### Task directions
Every record below should be copied exactly, with the pictures left out.
*** Supplied entries ***
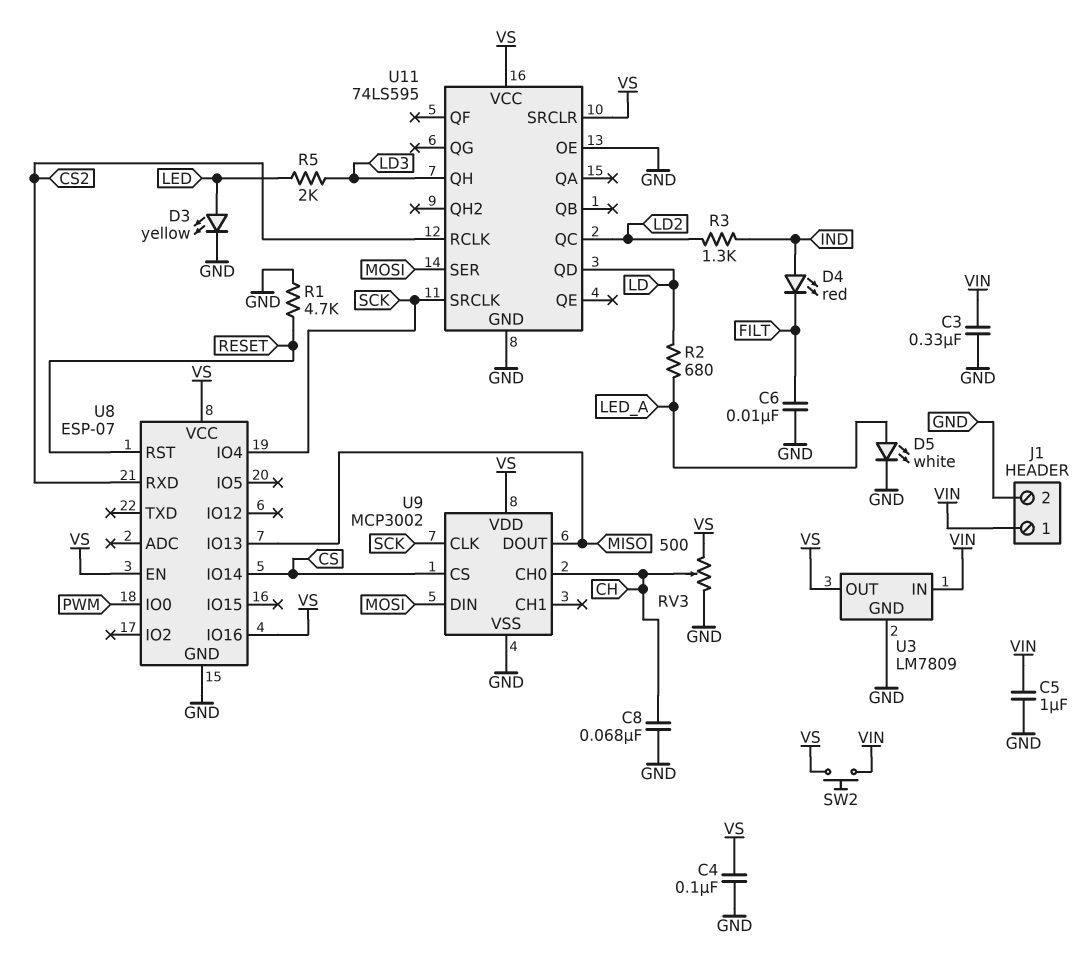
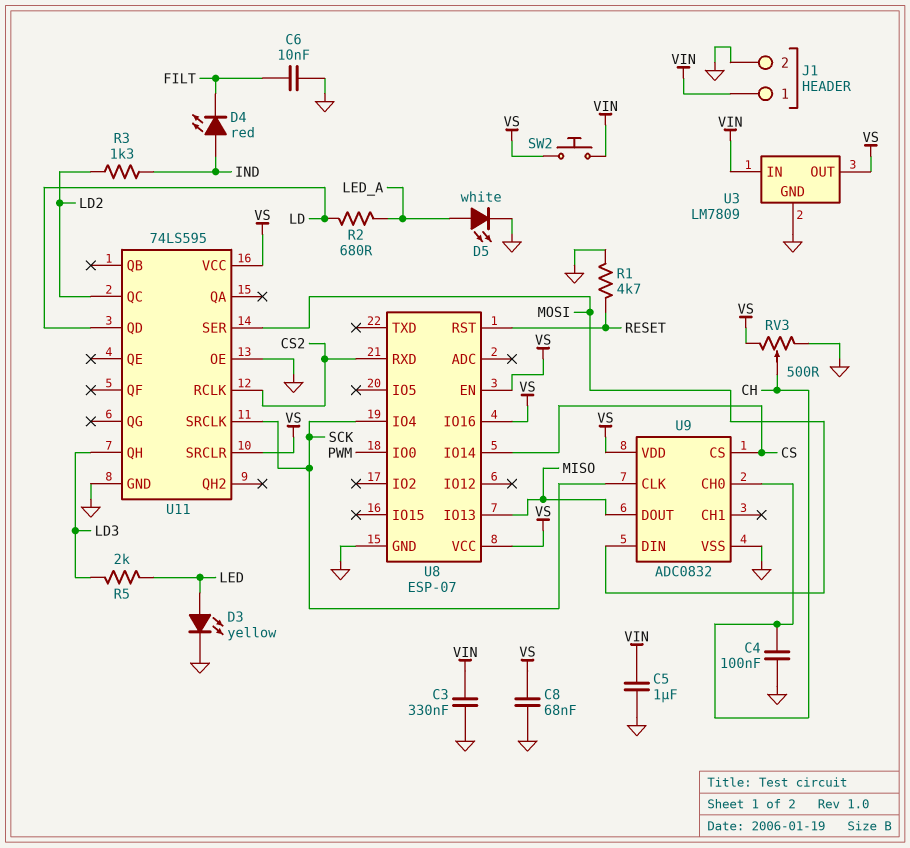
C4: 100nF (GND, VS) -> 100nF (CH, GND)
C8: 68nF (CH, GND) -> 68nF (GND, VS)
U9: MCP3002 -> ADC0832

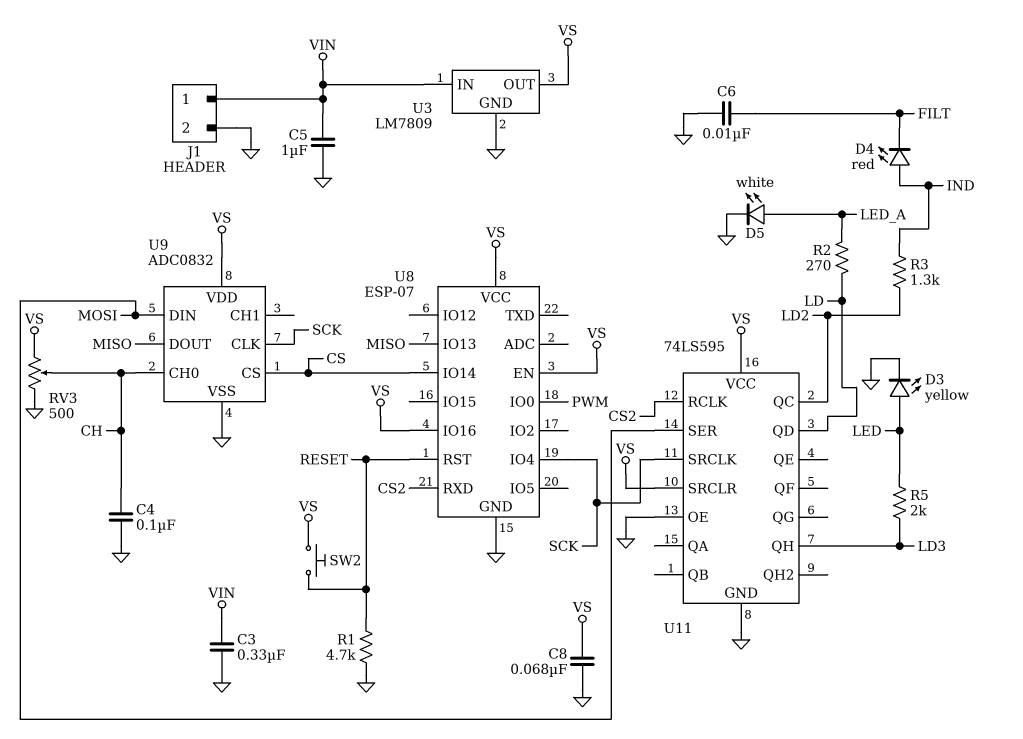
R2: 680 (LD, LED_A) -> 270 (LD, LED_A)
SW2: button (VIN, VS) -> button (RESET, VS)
*** End of Supplied entries ***
### Solution to the problem
C4: 100nF (GND, VS) -> 100nF (CH, GND)
C8: 68nF (CH, GND) -> 68nF (GND, VS)
U9: MCP3002 -> ADC0832

R2: 680 (LD, LED_A) -> 270 (LD, LED_A)
SW2: button (VIN, VS) -> button (RESET, VS)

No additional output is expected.